**Instructions to follow**
An image-free, verbatim transcription of the records is the expected result.

/---

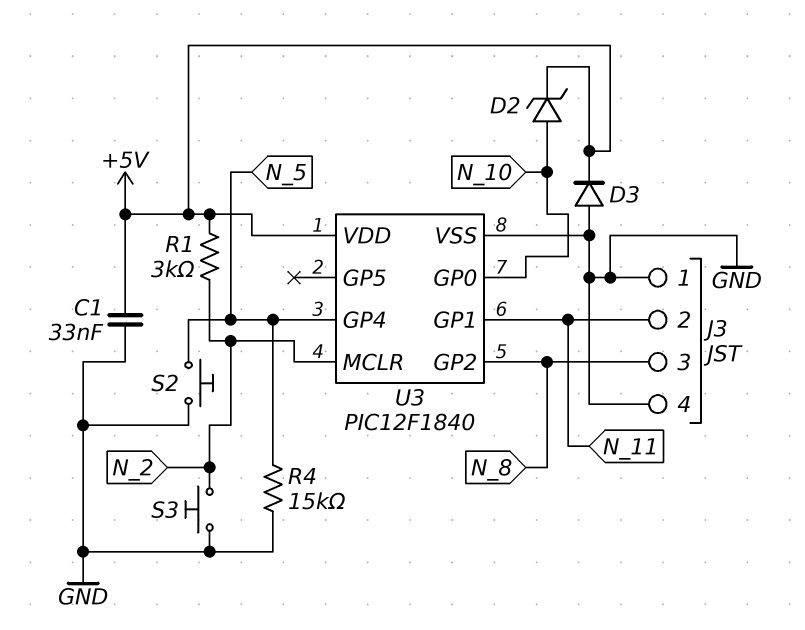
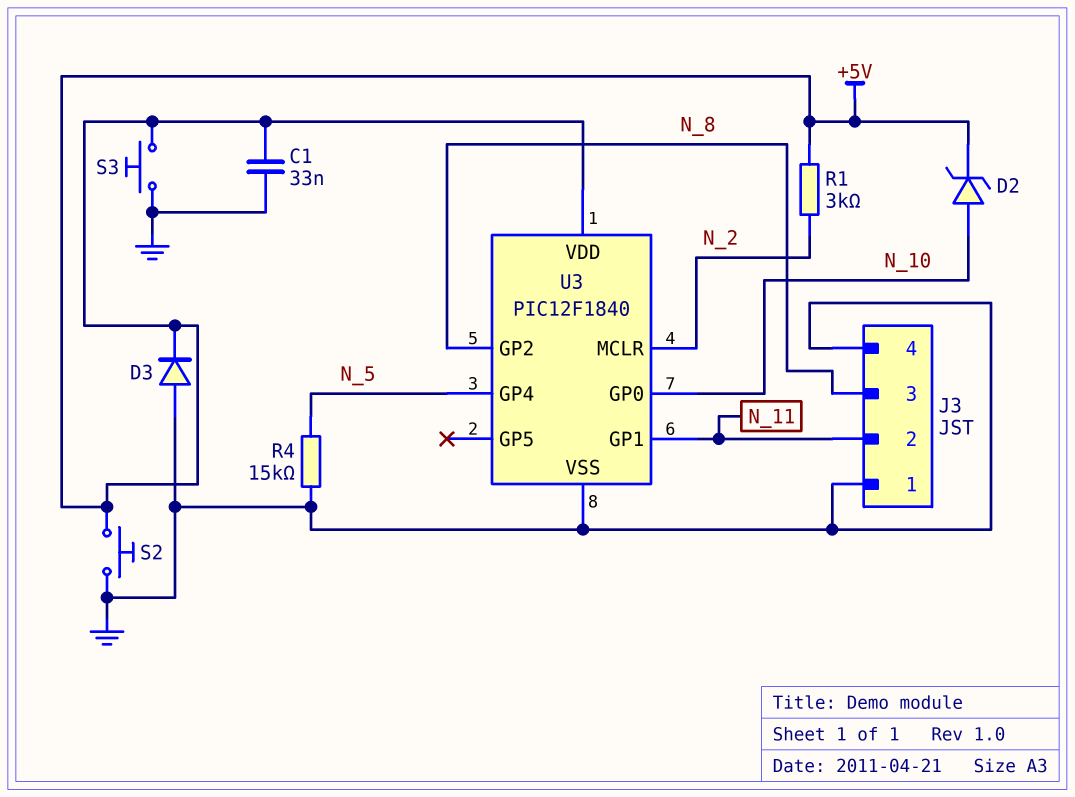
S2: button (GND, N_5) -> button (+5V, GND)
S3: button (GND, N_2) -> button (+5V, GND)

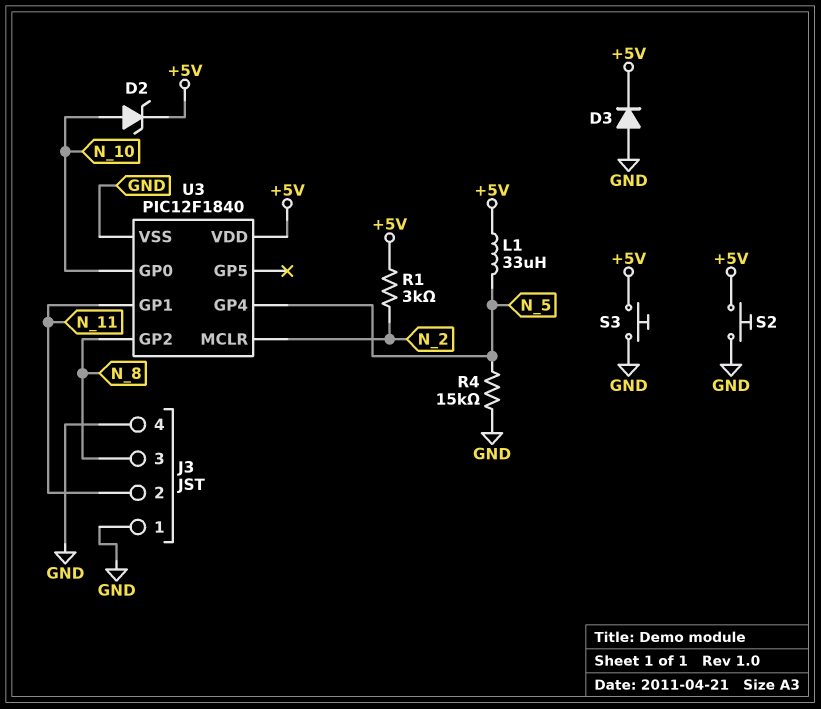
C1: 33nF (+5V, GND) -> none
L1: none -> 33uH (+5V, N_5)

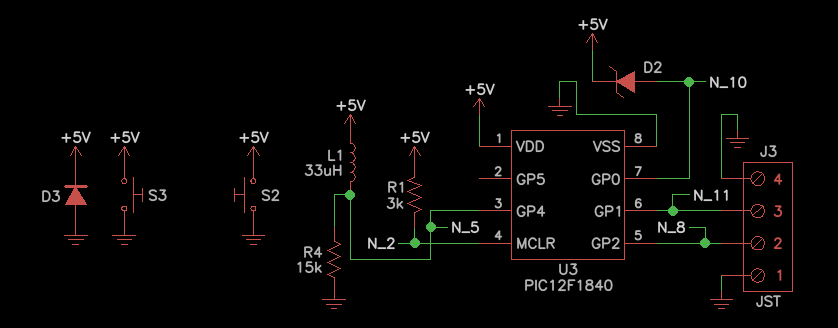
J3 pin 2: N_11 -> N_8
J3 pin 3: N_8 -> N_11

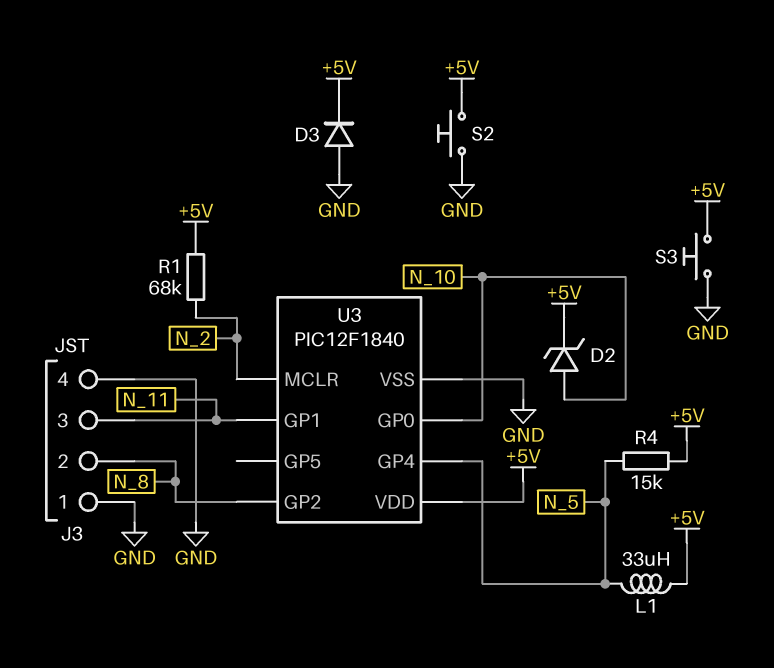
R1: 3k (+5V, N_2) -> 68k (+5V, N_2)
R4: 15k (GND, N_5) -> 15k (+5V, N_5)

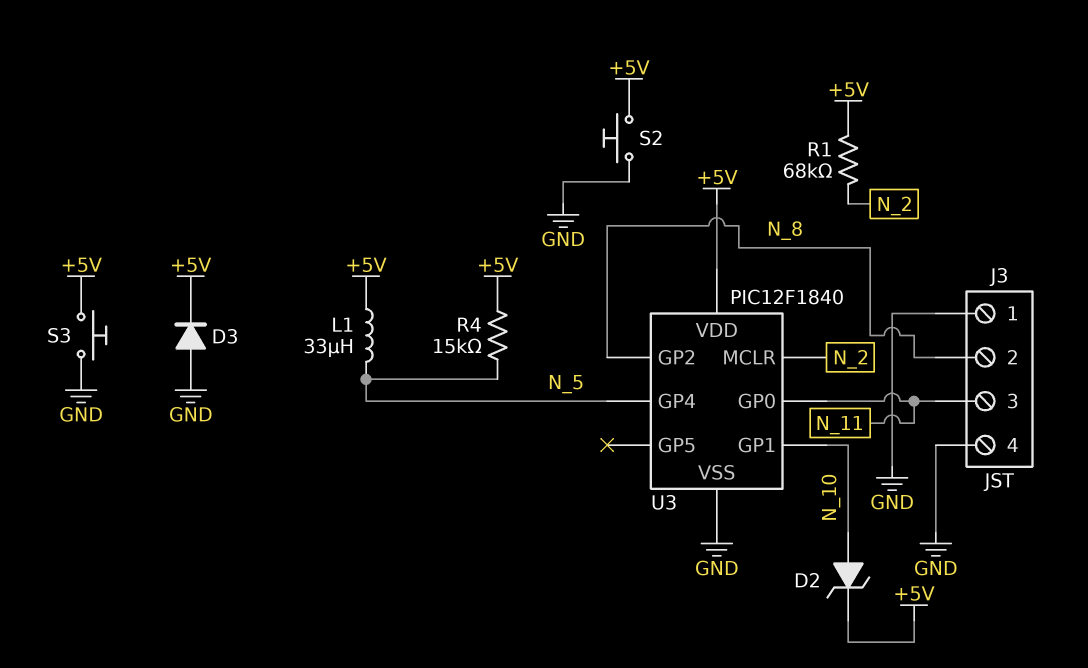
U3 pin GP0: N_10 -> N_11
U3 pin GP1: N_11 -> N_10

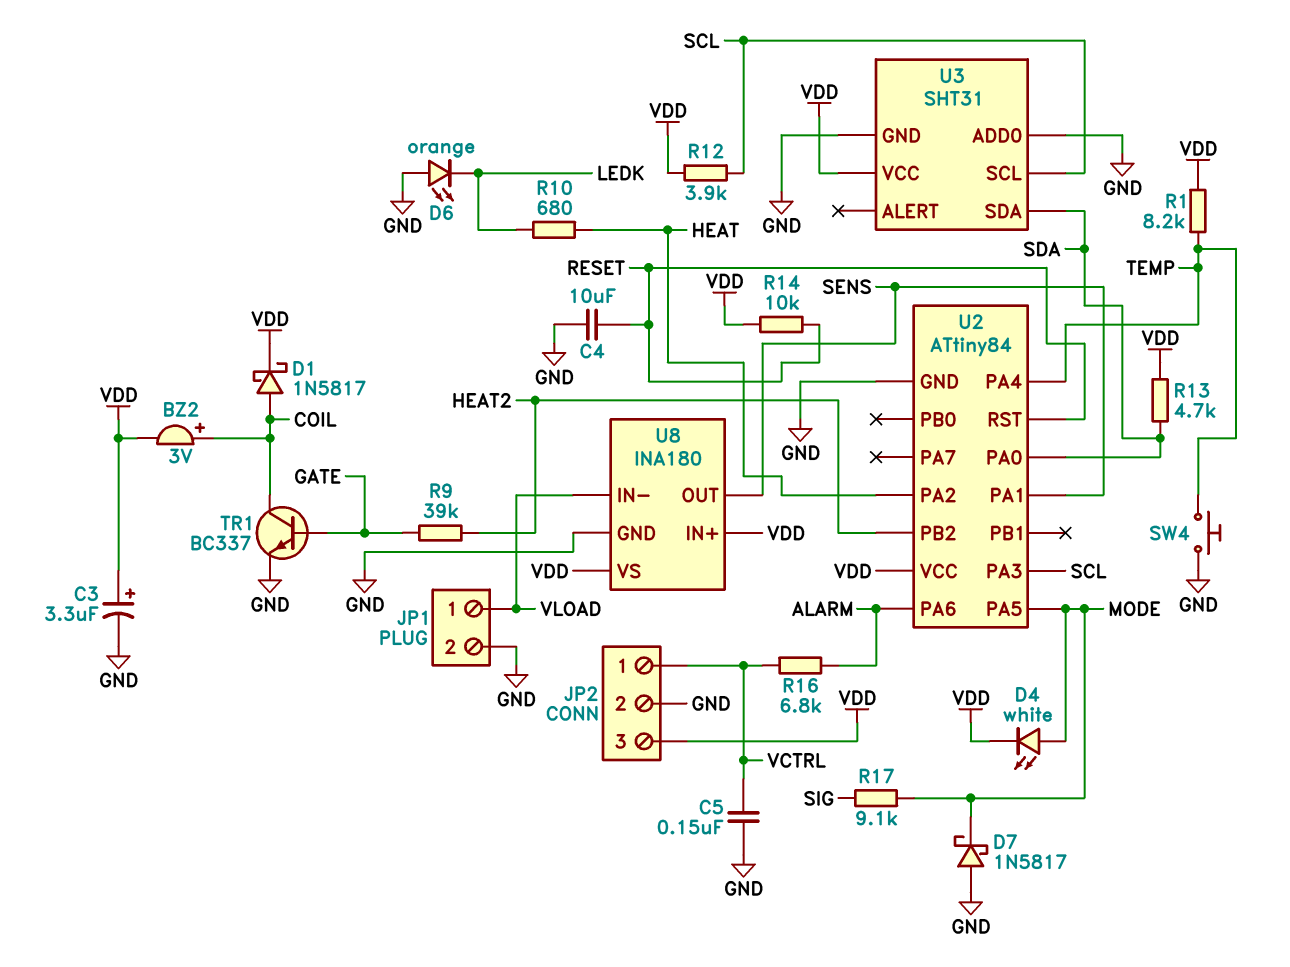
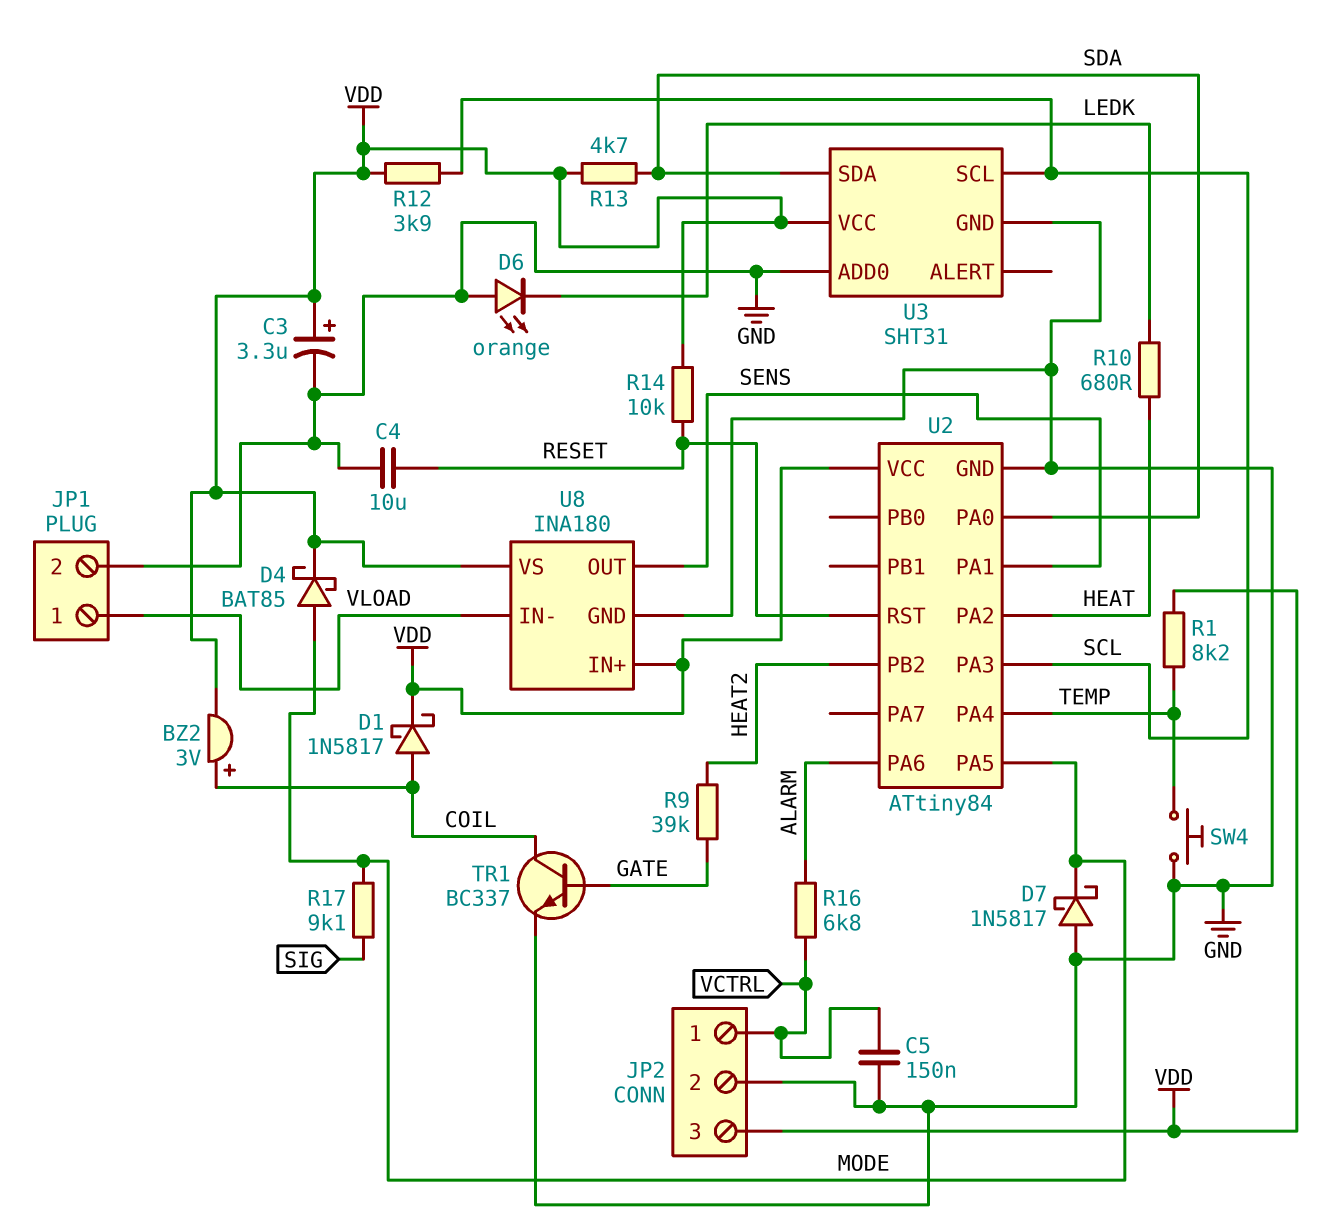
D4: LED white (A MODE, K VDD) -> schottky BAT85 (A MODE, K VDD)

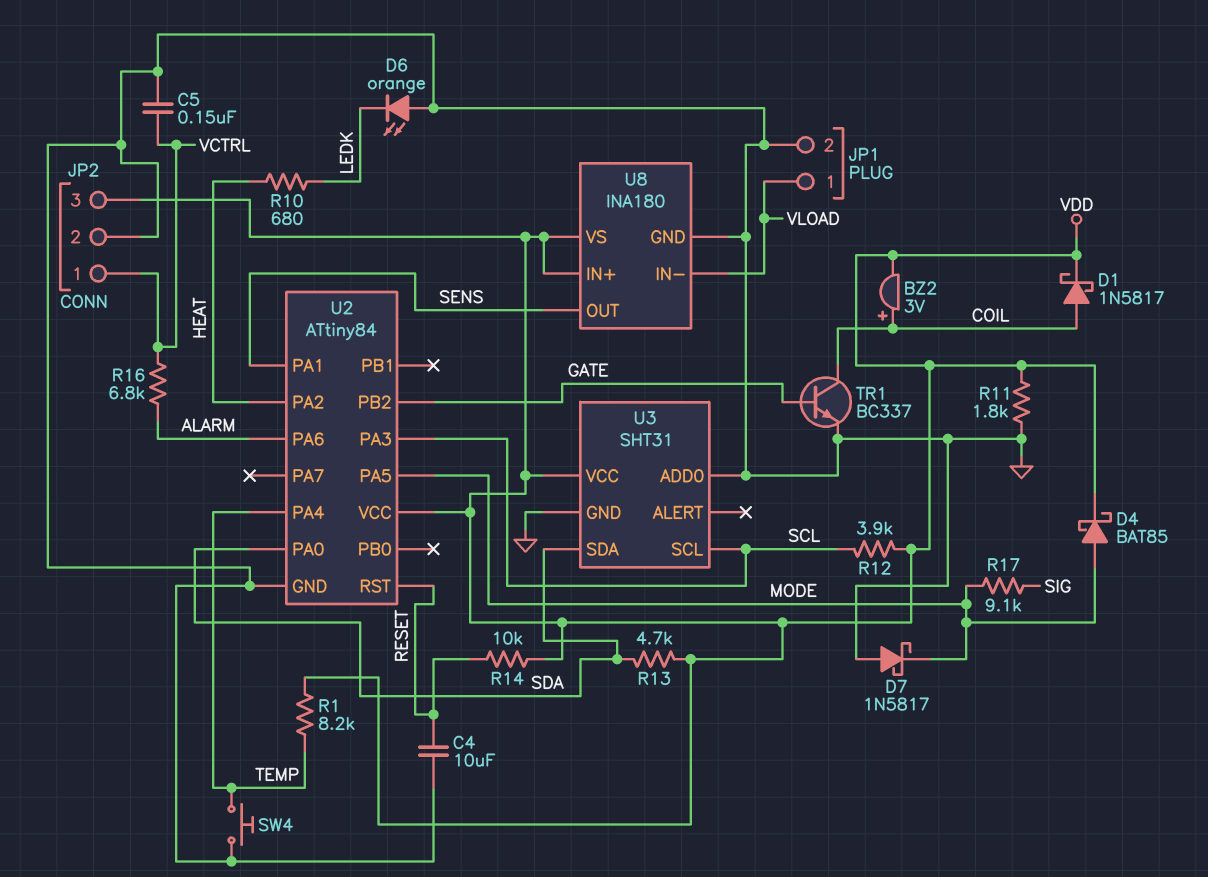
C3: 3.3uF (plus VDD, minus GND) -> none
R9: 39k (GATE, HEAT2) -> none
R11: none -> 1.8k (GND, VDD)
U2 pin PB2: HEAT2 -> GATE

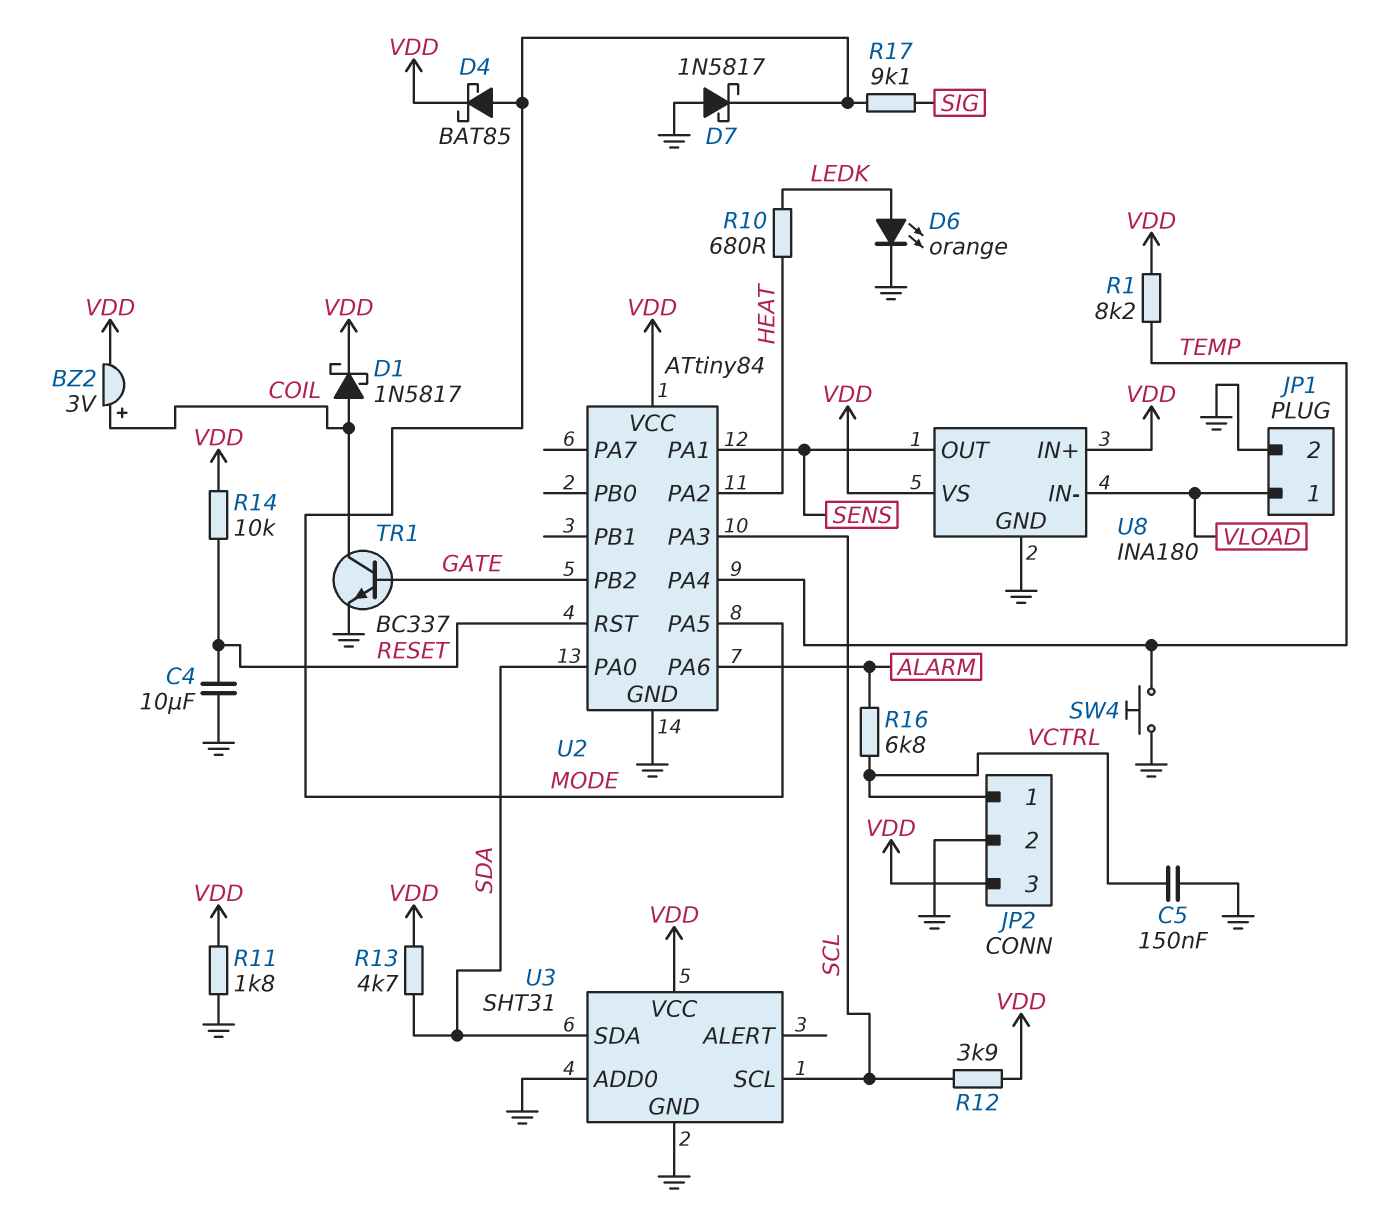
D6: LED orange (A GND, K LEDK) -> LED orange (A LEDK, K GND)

\---

**Response box**
S2: button (GND, N_5) -> button (+5V, GND)
S3: button (GND, N_2) -> button (+5V, GND)

C1: 33nF (+5V, GND) -> none
L1: none -> 33uH (+5V, N_5)

J3 pin 2: N_11 -> N_8
J3 pin 3: N_8 -> N_11

R1: 3k (+5V, N_2) -> 68k (+5V, N_2)
R4: 15k (GND, N_5) -> 15k (+5V, N_5)

U3 pin GP0: N_10 -> N_11
U3 pin GP1: N_11 -> N_10

D4: LED white (A MODE, K VDD) -> schottky BAT85 (A MODE, K VDD)

C3: 3.3uF (plus VDD, minus GND) -> none
R9: 39k (GATE, HEAT2) -> none
R11: none -> 1.8k (GND, VDD)
U2 pin PB2: HEAT2 -> GATE

D6: LED orange (A GND, K LEDK) -> LED orange (A LEDK, K GND)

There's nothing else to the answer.